* **DATASET**
--------------------------------

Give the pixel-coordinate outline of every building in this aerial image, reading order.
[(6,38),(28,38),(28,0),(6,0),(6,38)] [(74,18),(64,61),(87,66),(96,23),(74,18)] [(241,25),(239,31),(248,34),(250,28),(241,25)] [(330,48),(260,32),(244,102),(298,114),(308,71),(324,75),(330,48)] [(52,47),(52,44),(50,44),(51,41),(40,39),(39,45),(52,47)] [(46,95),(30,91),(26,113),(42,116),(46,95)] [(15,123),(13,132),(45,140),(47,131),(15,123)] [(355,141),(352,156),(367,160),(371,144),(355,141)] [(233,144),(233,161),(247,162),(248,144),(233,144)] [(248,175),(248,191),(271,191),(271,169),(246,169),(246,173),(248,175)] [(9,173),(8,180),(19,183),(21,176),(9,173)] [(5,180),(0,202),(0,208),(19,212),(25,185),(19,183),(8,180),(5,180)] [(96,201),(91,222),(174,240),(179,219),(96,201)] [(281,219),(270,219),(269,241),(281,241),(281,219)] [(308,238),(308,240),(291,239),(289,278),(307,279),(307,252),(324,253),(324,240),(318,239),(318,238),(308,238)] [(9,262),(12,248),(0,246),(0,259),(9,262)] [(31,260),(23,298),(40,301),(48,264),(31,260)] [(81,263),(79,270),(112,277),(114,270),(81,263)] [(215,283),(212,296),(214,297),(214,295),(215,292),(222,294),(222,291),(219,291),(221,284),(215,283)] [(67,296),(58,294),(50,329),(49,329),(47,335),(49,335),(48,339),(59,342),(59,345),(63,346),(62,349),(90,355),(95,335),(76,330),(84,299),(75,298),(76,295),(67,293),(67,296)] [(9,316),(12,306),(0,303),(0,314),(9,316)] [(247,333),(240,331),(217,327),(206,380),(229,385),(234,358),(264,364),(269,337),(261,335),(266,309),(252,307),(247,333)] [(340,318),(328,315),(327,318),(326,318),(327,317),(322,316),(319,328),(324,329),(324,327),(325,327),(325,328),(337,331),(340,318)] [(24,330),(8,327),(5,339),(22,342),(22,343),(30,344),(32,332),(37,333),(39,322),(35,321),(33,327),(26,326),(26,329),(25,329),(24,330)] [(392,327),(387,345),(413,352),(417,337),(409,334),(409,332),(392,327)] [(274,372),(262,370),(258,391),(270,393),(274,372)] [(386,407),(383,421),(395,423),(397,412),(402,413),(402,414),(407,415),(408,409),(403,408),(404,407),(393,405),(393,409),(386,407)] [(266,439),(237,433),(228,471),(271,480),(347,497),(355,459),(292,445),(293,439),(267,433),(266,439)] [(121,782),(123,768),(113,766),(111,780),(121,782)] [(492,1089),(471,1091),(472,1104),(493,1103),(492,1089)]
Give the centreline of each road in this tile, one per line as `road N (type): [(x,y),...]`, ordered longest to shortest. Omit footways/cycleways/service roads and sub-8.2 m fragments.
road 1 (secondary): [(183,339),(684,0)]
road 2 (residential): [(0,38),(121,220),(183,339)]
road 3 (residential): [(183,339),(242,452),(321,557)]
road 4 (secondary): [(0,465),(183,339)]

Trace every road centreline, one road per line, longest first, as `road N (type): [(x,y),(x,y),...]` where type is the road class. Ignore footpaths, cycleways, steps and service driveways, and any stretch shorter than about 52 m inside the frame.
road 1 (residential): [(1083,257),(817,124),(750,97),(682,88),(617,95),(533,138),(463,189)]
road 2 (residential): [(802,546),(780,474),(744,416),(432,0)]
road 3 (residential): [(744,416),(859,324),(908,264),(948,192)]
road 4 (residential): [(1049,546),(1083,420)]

--------------------------------

* **EXERCISE DIRECTIONS**
In the answer, the listing above should be restated word for word.

* **THE ANSWER**
Give the pixel-coordinate outline of every building in this aerial image, reading order.
[(6,38),(28,38),(28,0),(6,0),(6,38)] [(74,18),(64,61),(87,66),(96,23),(74,18)] [(241,25),(239,31),(248,34),(250,28),(241,25)] [(330,48),(260,32),(244,102),(298,114),(308,71),(324,75),(330,48)] [(52,47),(52,44),(50,44),(51,41),(40,39),(39,45),(52,47)] [(46,95),(30,91),(26,113),(42,116),(46,95)] [(15,123),(13,132),(45,140),(47,131),(15,123)] [(355,141),(352,156),(367,160),(371,144),(355,141)] [(233,144),(233,161),(247,162),(248,144),(233,144)] [(248,175),(248,191),(271,191),(271,169),(246,169),(246,173),(248,175)] [(9,173),(8,180),(19,183),(21,176),(9,173)] [(5,180),(0,202),(0,208),(19,212),(25,185),(19,183),(8,180),(5,180)] [(96,201),(91,222),(174,240),(179,219),(96,201)] [(281,219),(270,219),(269,241),(281,241),(281,219)] [(308,238),(308,240),(291,239),(289,278),(307,279),(307,252),(324,253),(324,240),(318,239),(318,238),(308,238)] [(9,262),(12,248),(0,246),(0,259),(9,262)] [(31,260),(23,298),(40,301),(48,264),(31,260)] [(81,263),(79,270),(112,277),(114,270),(81,263)] [(215,283),(212,296),(214,297),(214,295),(215,292),(222,294),(222,291),(219,291),(221,284),(215,283)] [(67,296),(58,294),(50,329),(49,329),(47,335),(49,335),(48,339),(59,342),(59,345),(63,346),(62,349),(90,355),(95,335),(76,330),(84,299),(75,298),(76,295),(67,293),(67,296)] [(9,316),(12,306),(0,303),(0,314),(9,316)] [(247,333),(240,331),(217,327),(206,380),(229,385),(234,358),(264,364),(269,337),(261,335),(266,309),(252,307),(247,333)] [(340,318),(328,315),(327,318),(326,318),(327,317),(322,316),(319,328),(324,329),(324,327),(325,327),(325,328),(337,331),(340,318)] [(24,330),(8,327),(5,339),(22,342),(22,343),(30,344),(32,332),(37,333),(39,322),(35,321),(33,327),(26,326),(26,329),(25,329),(24,330)] [(392,327),(387,345),(413,352),(417,337),(409,334),(409,332),(392,327)] [(274,372),(262,370),(258,391),(270,393),(274,372)] [(386,407),(383,421),(395,423),(397,412),(402,413),(402,414),(407,415),(408,409),(403,408),(404,407),(393,405),(393,409),(386,407)] [(266,439),(237,433),(228,471),(271,480),(347,497),(355,459),(292,445),(293,439),(267,433),(266,439)] [(121,782),(123,768),(113,766),(111,780),(121,782)] [(492,1089),(471,1091),(472,1104),(493,1103),(492,1089)]
Give the centreline of each road in this tile, one per line as `road N (type): [(x,y),...]`, ordered longest to shortest. Omit footways/cycleways/service roads and sub-8.2 m fragments.
road 1 (secondary): [(183,339),(684,0)]
road 2 (residential): [(0,38),(121,220),(183,339)]
road 3 (residential): [(183,339),(242,452),(321,557)]
road 4 (secondary): [(0,465),(183,339)]

Trace every road centreline, one road per line, longest first, as `road N (type): [(x,y),(x,y),...]` where type is the road class. Ignore footpaths, cycleways, steps and service driveways, and any stretch shorter than about 52 m inside the frame.
road 1 (residential): [(1083,257),(817,124),(750,97),(682,88),(617,95),(533,138),(463,189)]
road 2 (residential): [(802,546),(780,474),(744,416),(432,0)]
road 3 (residential): [(744,416),(859,324),(908,264),(948,192)]
road 4 (residential): [(1049,546),(1083,420)]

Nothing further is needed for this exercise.